[Your task]: Which lines of the entries contain the string "yellow"? Copy each of them.

:: Provided records ::

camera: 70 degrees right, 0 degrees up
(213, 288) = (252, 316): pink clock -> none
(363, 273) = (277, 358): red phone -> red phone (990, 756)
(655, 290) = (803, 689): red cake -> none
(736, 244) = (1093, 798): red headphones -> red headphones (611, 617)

:::
:: Provided records ::

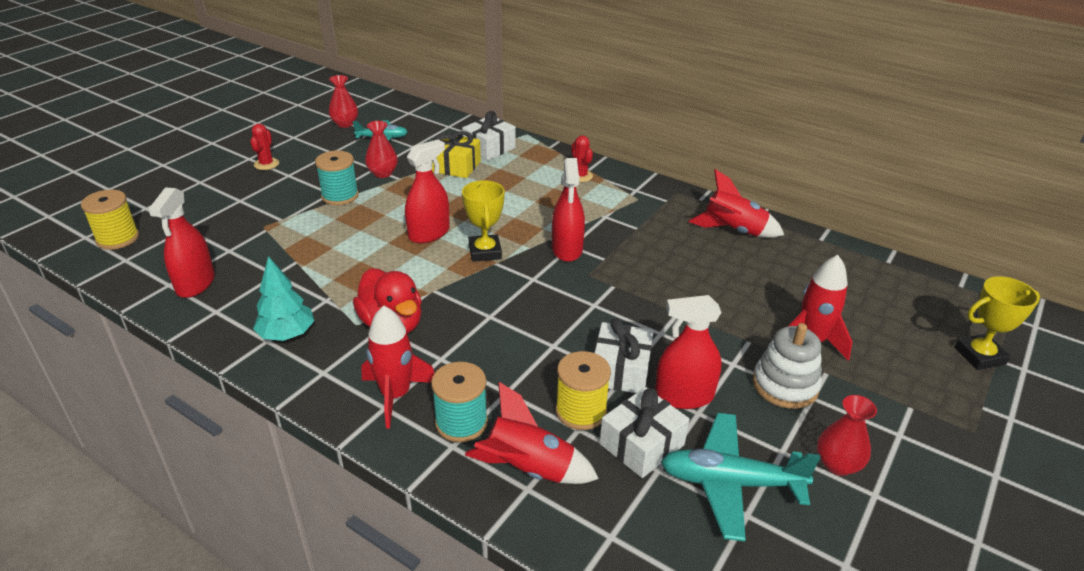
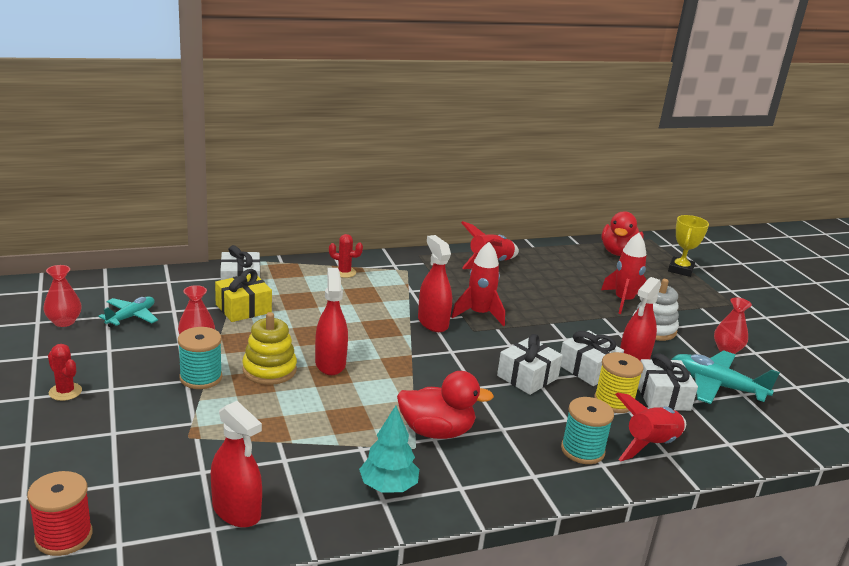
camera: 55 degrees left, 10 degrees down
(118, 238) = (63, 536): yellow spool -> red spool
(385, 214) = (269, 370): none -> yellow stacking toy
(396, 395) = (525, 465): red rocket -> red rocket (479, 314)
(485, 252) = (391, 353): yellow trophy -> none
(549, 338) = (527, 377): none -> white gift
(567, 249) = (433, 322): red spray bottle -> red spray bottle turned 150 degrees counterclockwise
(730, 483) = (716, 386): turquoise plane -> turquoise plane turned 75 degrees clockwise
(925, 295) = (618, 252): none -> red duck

:::

[Response area]:
(118, 238) = (63, 536): yellow spool -> red spool
(385, 214) = (269, 370): none -> yellow stacking toy
(485, 252) = (391, 353): yellow trophy -> none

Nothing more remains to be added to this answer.